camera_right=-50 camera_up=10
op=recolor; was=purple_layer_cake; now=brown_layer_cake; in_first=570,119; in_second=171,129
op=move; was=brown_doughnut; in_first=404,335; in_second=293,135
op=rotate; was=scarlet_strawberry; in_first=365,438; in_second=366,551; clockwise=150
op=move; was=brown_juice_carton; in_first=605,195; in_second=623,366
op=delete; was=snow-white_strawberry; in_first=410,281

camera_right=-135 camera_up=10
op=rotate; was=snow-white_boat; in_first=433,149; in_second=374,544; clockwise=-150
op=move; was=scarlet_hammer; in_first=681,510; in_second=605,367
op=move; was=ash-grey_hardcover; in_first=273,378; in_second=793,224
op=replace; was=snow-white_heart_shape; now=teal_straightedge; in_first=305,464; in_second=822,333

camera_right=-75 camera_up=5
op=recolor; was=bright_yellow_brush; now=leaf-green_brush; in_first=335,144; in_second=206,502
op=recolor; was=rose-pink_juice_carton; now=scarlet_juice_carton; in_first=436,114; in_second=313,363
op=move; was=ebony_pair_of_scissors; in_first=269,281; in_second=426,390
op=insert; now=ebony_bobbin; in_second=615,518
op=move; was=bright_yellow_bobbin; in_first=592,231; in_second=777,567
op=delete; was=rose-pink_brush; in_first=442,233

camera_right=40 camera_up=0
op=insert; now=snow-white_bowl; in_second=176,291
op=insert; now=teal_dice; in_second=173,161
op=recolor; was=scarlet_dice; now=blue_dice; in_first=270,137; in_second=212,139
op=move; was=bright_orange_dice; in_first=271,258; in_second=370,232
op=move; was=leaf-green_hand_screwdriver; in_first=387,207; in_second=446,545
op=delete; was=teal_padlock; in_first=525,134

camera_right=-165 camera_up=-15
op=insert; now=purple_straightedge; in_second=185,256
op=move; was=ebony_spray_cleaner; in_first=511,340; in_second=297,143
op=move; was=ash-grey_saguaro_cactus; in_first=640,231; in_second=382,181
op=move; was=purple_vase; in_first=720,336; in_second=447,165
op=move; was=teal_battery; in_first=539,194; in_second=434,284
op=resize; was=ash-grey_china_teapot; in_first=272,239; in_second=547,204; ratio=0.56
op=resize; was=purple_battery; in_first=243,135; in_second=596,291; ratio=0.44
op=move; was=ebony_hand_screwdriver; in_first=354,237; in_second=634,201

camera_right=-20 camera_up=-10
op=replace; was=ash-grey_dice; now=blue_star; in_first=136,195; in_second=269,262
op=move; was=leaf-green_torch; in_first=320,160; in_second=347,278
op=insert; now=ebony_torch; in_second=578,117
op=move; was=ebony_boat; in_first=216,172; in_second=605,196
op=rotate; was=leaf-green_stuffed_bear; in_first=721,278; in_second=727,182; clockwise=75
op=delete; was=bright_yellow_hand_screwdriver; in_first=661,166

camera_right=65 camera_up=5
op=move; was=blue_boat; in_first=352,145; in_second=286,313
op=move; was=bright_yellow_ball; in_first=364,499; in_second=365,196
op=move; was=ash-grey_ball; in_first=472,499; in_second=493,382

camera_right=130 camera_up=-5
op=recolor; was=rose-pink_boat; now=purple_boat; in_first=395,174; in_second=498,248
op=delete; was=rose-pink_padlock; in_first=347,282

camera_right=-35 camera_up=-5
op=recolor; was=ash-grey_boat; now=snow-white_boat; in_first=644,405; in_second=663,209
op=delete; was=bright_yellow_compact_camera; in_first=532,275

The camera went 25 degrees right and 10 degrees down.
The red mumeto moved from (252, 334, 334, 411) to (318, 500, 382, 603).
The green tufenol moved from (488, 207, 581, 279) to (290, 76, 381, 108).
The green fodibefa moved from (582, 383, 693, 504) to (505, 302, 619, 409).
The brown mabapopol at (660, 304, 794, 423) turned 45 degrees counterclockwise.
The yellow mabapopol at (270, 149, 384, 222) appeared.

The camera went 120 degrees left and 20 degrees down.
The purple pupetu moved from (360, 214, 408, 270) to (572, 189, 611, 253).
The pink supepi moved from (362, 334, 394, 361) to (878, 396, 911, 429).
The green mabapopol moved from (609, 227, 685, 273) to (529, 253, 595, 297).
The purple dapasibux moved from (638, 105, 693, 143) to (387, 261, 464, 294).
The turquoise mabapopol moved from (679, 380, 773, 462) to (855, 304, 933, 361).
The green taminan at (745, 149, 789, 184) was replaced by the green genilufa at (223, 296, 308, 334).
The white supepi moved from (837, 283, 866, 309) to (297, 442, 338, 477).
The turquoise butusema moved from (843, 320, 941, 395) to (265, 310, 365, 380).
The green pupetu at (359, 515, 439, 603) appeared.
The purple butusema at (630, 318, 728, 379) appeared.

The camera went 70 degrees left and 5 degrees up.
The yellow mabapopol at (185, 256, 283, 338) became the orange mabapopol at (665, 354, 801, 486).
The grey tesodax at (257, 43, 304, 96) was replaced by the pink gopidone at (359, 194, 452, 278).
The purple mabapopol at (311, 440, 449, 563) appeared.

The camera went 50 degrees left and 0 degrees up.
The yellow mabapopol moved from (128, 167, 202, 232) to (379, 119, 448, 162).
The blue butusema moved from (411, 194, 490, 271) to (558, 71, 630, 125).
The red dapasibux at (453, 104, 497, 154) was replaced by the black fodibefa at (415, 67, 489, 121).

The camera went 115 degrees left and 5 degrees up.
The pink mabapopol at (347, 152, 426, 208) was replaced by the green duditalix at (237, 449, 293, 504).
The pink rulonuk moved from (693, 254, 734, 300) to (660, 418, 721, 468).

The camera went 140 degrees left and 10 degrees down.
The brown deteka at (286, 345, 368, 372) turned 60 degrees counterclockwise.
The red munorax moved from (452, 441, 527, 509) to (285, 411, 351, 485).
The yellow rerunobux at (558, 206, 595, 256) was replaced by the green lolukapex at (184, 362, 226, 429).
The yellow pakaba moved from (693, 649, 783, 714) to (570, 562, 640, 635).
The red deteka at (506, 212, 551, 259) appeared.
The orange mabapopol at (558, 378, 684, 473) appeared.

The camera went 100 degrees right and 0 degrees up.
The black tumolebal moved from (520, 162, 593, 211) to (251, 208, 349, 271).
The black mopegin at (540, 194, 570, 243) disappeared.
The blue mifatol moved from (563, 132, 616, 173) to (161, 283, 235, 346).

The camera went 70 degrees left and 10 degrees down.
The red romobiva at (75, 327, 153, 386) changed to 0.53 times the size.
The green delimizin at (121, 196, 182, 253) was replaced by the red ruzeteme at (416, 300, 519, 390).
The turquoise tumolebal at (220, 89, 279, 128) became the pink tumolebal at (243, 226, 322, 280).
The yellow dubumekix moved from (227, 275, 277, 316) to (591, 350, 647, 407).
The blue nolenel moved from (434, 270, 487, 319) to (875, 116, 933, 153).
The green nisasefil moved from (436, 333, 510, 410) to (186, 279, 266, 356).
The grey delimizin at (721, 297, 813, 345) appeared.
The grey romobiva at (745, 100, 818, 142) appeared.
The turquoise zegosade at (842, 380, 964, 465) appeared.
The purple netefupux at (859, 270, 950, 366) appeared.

□ □ □ □

▶ DIRECTIONS FOR THIS TASK:
What do the records say? Quote them all exactly.

▶ FINAL ANSWER:
camera_right=-50 camera_up=10
op=recolor; was=purple_layer_cake; now=brown_layer_cake; in_first=570,119; in_second=171,129
op=move; was=brown_doughnut; in_first=404,335; in_second=293,135
op=rotate; was=scarlet_strawberry; in_first=365,438; in_second=366,551; clockwise=150
op=move; was=brown_juice_carton; in_first=605,195; in_second=623,366
op=delete; was=snow-white_strawberry; in_first=410,281

camera_right=-135 camera_up=10
op=rotate; was=snow-white_boat; in_first=433,149; in_second=374,544; clockwise=-150
op=move; was=scarlet_hammer; in_first=681,510; in_second=605,367
op=move; was=ash-grey_hardcover; in_first=273,378; in_second=793,224
op=replace; was=snow-white_heart_shape; now=teal_straightedge; in_first=305,464; in_second=822,333

camera_right=-75 camera_up=5
op=recolor; was=bright_yellow_brush; now=leaf-green_brush; in_first=335,144; in_second=206,502
op=recolor; was=rose-pink_juice_carton; now=scarlet_juice_carton; in_first=436,114; in_second=313,363
op=move; was=ebony_pair_of_scissors; in_first=269,281; in_second=426,390
op=insert; now=ebony_bobbin; in_second=615,518
op=move; was=bright_yellow_bobbin; in_first=592,231; in_second=777,567
op=delete; was=rose-pink_brush; in_first=442,233

camera_right=40 camera_up=0
op=insert; now=snow-white_bowl; in_second=176,291
op=insert; now=teal_dice; in_second=173,161
op=recolor; was=scarlet_dice; now=blue_dice; in_first=270,137; in_second=212,139
op=move; was=bright_orange_dice; in_first=271,258; in_second=370,232
op=move; was=leaf-green_hand_screwdriver; in_first=387,207; in_second=446,545
op=delete; was=teal_padlock; in_first=525,134

camera_right=-165 camera_up=-15
op=insert; now=purple_straightedge; in_second=185,256
op=move; was=ebony_spray_cleaner; in_first=511,340; in_second=297,143
op=move; was=ash-grey_saguaro_cactus; in_first=640,231; in_second=382,181
op=move; was=purple_vase; in_first=720,336; in_second=447,165
op=move; was=teal_battery; in_first=539,194; in_second=434,284
op=resize; was=ash-grey_china_teapot; in_first=272,239; in_second=547,204; ratio=0.56
op=resize; was=purple_battery; in_first=243,135; in_second=596,291; ratio=0.44
op=move; was=ebony_hand_screwdriver; in_first=354,237; in_second=634,201

camera_right=-20 camera_up=-10
op=replace; was=ash-grey_dice; now=blue_star; in_first=136,195; in_second=269,262
op=move; was=leaf-green_torch; in_first=320,160; in_second=347,278
op=insert; now=ebony_torch; in_second=578,117
op=move; was=ebony_boat; in_first=216,172; in_second=605,196
op=rotate; was=leaf-green_stuffed_bear; in_first=721,278; in_second=727,182; clockwise=75
op=delete; was=bright_yellow_hand_screwdriver; in_first=661,166

camera_right=65 camera_up=5
op=move; was=blue_boat; in_first=352,145; in_second=286,313
op=move; was=bright_yellow_ball; in_first=364,499; in_second=365,196
op=move; was=ash-grey_ball; in_first=472,499; in_second=493,382

camera_right=130 camera_up=-5
op=recolor; was=rose-pink_boat; now=purple_boat; in_first=395,174; in_second=498,248
op=delete; was=rose-pink_padlock; in_first=347,282

camera_right=-35 camera_up=-5
op=recolor; was=ash-grey_boat; now=snow-white_boat; in_first=644,405; in_second=663,209
op=delete; was=bright_yellow_compact_camera; in_first=532,275

The camera went 25 degrees right and 10 degrees down.
The red mumeto moved from (252, 334, 334, 411) to (318, 500, 382, 603).
The green tufenol moved from (488, 207, 581, 279) to (290, 76, 381, 108).
The green fodibefa moved from (582, 383, 693, 504) to (505, 302, 619, 409).
The brown mabapopol at (660, 304, 794, 423) turned 45 degrees counterclockwise.
The yellow mabapopol at (270, 149, 384, 222) appeared.

The camera went 120 degrees left and 20 degrees down.
The purple pupetu moved from (360, 214, 408, 270) to (572, 189, 611, 253).
The pink supepi moved from (362, 334, 394, 361) to (878, 396, 911, 429).
The green mabapopol moved from (609, 227, 685, 273) to (529, 253, 595, 297).
The purple dapasibux moved from (638, 105, 693, 143) to (387, 261, 464, 294).
The turquoise mabapopol moved from (679, 380, 773, 462) to (855, 304, 933, 361).
The green taminan at (745, 149, 789, 184) was replaced by the green genilufa at (223, 296, 308, 334).
The white supepi moved from (837, 283, 866, 309) to (297, 442, 338, 477).
The turquoise butusema moved from (843, 320, 941, 395) to (265, 310, 365, 380).
The green pupetu at (359, 515, 439, 603) appeared.
The purple butusema at (630, 318, 728, 379) appeared.

The camera went 70 degrees left and 5 degrees up.
The yellow mabapopol at (185, 256, 283, 338) became the orange mabapopol at (665, 354, 801, 486).
The grey tesodax at (257, 43, 304, 96) was replaced by the pink gopidone at (359, 194, 452, 278).
The purple mabapopol at (311, 440, 449, 563) appeared.

The camera went 50 degrees left and 0 degrees up.
The yellow mabapopol moved from (128, 167, 202, 232) to (379, 119, 448, 162).
The blue butusema moved from (411, 194, 490, 271) to (558, 71, 630, 125).
The red dapasibux at (453, 104, 497, 154) was replaced by the black fodibefa at (415, 67, 489, 121).

The camera went 115 degrees left and 5 degrees up.
The pink mabapopol at (347, 152, 426, 208) was replaced by the green duditalix at (237, 449, 293, 504).
The pink rulonuk moved from (693, 254, 734, 300) to (660, 418, 721, 468).

The camera went 140 degrees left and 10 degrees down.
The brown deteka at (286, 345, 368, 372) turned 60 degrees counterclockwise.
The red munorax moved from (452, 441, 527, 509) to (285, 411, 351, 485).
The yellow rerunobux at (558, 206, 595, 256) was replaced by the green lolukapex at (184, 362, 226, 429).
The yellow pakaba moved from (693, 649, 783, 714) to (570, 562, 640, 635).
The red deteka at (506, 212, 551, 259) appeared.
The orange mabapopol at (558, 378, 684, 473) appeared.

The camera went 100 degrees right and 0 degrees up.
The black tumolebal moved from (520, 162, 593, 211) to (251, 208, 349, 271).
The black mopegin at (540, 194, 570, 243) disappeared.
The blue mifatol moved from (563, 132, 616, 173) to (161, 283, 235, 346).

The camera went 70 degrees left and 10 degrees down.
The red romobiva at (75, 327, 153, 386) changed to 0.53 times the size.
The green delimizin at (121, 196, 182, 253) was replaced by the red ruzeteme at (416, 300, 519, 390).
The turquoise tumolebal at (220, 89, 279, 128) became the pink tumolebal at (243, 226, 322, 280).
The yellow dubumekix moved from (227, 275, 277, 316) to (591, 350, 647, 407).
The blue nolenel moved from (434, 270, 487, 319) to (875, 116, 933, 153).
The green nisasefil moved from (436, 333, 510, 410) to (186, 279, 266, 356).
The grey delimizin at (721, 297, 813, 345) appeared.
The grey romobiva at (745, 100, 818, 142) appeared.
The turquoise zegosade at (842, 380, 964, 465) appeared.
The purple netefupux at (859, 270, 950, 366) appeared.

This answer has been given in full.